BEGIN Record excerpts
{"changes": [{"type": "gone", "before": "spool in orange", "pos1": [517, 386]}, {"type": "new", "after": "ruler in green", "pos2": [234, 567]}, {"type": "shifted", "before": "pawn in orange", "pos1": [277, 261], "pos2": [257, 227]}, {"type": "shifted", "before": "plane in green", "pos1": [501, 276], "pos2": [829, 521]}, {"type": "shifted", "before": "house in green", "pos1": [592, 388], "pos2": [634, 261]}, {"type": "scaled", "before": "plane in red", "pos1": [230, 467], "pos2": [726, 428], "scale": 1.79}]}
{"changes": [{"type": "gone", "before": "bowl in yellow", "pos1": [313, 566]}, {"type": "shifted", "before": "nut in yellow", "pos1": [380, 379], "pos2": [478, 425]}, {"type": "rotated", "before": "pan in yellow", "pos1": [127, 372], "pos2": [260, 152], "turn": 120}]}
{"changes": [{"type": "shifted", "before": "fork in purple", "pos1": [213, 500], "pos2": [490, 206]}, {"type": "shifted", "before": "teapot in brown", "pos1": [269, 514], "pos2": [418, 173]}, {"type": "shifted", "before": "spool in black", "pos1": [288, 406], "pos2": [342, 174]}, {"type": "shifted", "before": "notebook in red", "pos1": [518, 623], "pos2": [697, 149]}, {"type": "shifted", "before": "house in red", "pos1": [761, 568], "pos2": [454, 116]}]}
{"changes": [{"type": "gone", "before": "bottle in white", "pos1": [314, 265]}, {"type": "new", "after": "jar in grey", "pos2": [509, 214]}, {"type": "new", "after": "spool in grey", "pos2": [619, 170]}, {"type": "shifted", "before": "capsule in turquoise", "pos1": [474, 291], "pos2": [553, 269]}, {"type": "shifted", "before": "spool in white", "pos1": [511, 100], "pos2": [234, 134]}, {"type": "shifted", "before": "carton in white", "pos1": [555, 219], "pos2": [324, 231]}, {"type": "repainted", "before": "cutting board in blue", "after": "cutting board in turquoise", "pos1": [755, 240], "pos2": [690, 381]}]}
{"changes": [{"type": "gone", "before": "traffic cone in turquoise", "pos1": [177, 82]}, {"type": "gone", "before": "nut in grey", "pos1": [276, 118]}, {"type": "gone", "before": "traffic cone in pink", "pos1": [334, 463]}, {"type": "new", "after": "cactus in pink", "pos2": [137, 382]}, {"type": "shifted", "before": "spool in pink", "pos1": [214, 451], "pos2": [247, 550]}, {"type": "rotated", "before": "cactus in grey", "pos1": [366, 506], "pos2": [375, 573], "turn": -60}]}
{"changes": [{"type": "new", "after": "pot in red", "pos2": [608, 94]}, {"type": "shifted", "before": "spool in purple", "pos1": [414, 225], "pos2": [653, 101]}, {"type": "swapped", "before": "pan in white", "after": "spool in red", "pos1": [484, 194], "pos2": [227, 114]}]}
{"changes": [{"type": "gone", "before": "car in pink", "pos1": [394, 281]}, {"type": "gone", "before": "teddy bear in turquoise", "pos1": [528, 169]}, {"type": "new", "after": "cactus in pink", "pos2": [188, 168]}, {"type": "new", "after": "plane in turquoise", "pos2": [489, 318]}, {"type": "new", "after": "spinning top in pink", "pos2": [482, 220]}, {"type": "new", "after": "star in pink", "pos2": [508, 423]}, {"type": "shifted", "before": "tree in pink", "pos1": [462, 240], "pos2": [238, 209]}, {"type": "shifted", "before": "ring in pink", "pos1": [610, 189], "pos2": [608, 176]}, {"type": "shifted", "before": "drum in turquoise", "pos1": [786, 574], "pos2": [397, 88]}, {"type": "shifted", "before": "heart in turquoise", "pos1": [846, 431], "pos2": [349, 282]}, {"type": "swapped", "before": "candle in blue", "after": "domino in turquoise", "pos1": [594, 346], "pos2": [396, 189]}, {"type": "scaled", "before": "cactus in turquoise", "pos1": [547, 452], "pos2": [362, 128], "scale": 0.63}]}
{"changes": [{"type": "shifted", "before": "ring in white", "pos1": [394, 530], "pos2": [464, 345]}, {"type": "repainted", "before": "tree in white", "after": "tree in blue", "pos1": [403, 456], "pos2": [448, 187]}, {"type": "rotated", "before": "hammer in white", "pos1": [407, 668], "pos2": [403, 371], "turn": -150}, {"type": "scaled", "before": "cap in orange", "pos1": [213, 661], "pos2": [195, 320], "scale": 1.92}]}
END Record excerpts
■ What this task involves ■
Please give an exact copy of every entry.

■ Task result ■
{"changes": [{"type": "gone", "before": "spool in orange", "pos1": [517, 386]}, {"type": "new", "after": "ruler in green", "pos2": [234, 567]}, {"type": "shifted", "before": "pawn in orange", "pos1": [277, 261], "pos2": [257, 227]}, {"type": "shifted", "before": "plane in green", "pos1": [501, 276], "pos2": [829, 521]}, {"type": "shifted", "before": "house in green", "pos1": [592, 388], "pos2": [634, 261]}, {"type": "scaled", "before": "plane in red", "pos1": [230, 467], "pos2": [726, 428], "scale": 1.79}]}
{"changes": [{"type": "gone", "before": "bowl in yellow", "pos1": [313, 566]}, {"type": "shifted", "before": "nut in yellow", "pos1": [380, 379], "pos2": [478, 425]}, {"type": "rotated", "before": "pan in yellow", "pos1": [127, 372], "pos2": [260, 152], "turn": 120}]}
{"changes": [{"type": "shifted", "before": "fork in purple", "pos1": [213, 500], "pos2": [490, 206]}, {"type": "shifted", "before": "teapot in brown", "pos1": [269, 514], "pos2": [418, 173]}, {"type": "shifted", "before": "spool in black", "pos1": [288, 406], "pos2": [342, 174]}, {"type": "shifted", "before": "notebook in red", "pos1": [518, 623], "pos2": [697, 149]}, {"type": "shifted", "before": "house in red", "pos1": [761, 568], "pos2": [454, 116]}]}
{"changes": [{"type": "gone", "before": "bottle in white", "pos1": [314, 265]}, {"type": "new", "after": "jar in grey", "pos2": [509, 214]}, {"type": "new", "after": "spool in grey", "pos2": [619, 170]}, {"type": "shifted", "before": "capsule in turquoise", "pos1": [474, 291], "pos2": [553, 269]}, {"type": "shifted", "before": "spool in white", "pos1": [511, 100], "pos2": [234, 134]}, {"type": "shifted", "before": "carton in white", "pos1": [555, 219], "pos2": [324, 231]}, {"type": "repainted", "before": "cutting board in blue", "after": "cutting board in turquoise", "pos1": [755, 240], "pos2": [690, 381]}]}
{"changes": [{"type": "gone", "before": "traffic cone in turquoise", "pos1": [177, 82]}, {"type": "gone", "before": "nut in grey", "pos1": [276, 118]}, {"type": "gone", "before": "traffic cone in pink", "pos1": [334, 463]}, {"type": "new", "after": "cactus in pink", "pos2": [137, 382]}, {"type": "shifted", "before": "spool in pink", "pos1": [214, 451], "pos2": [247, 550]}, {"type": "rotated", "before": "cactus in grey", "pos1": [366, 506], "pos2": [375, 573], "turn": -60}]}
{"changes": [{"type": "new", "after": "pot in red", "pos2": [608, 94]}, {"type": "shifted", "before": "spool in purple", "pos1": [414, 225], "pos2": [653, 101]}, {"type": "swapped", "before": "pan in white", "after": "spool in red", "pos1": [484, 194], "pos2": [227, 114]}]}
{"changes": [{"type": "gone", "before": "car in pink", "pos1": [394, 281]}, {"type": "gone", "before": "teddy bear in turquoise", "pos1": [528, 169]}, {"type": "new", "after": "cactus in pink", "pos2": [188, 168]}, {"type": "new", "after": "plane in turquoise", "pos2": [489, 318]}, {"type": "new", "after": "spinning top in pink", "pos2": [482, 220]}, {"type": "new", "after": "star in pink", "pos2": [508, 423]}, {"type": "shifted", "before": "tree in pink", "pos1": [462, 240], "pos2": [238, 209]}, {"type": "shifted", "before": "ring in pink", "pos1": [610, 189], "pos2": [608, 176]}, {"type": "shifted", "before": "drum in turquoise", "pos1": [786, 574], "pos2": [397, 88]}, {"type": "shifted", "before": "heart in turquoise", "pos1": [846, 431], "pos2": [349, 282]}, {"type": "swapped", "before": "candle in blue", "after": "domino in turquoise", "pos1": [594, 346], "pos2": [396, 189]}, {"type": "scaled", "before": "cactus in turquoise", "pos1": [547, 452], "pos2": [362, 128], "scale": 0.63}]}
{"changes": [{"type": "shifted", "before": "ring in white", "pos1": [394, 530], "pos2": [464, 345]}, {"type": "repainted", "before": "tree in white", "after": "tree in blue", "pos1": [403, 456], "pos2": [448, 187]}, {"type": "rotated", "before": "hammer in white", "pos1": [407, 668], "pos2": [403, 371], "turn": -150}, {"type": "scaled", "before": "cap in orange", "pos1": [213, 661], "pos2": [195, 320], "scale": 1.92}]}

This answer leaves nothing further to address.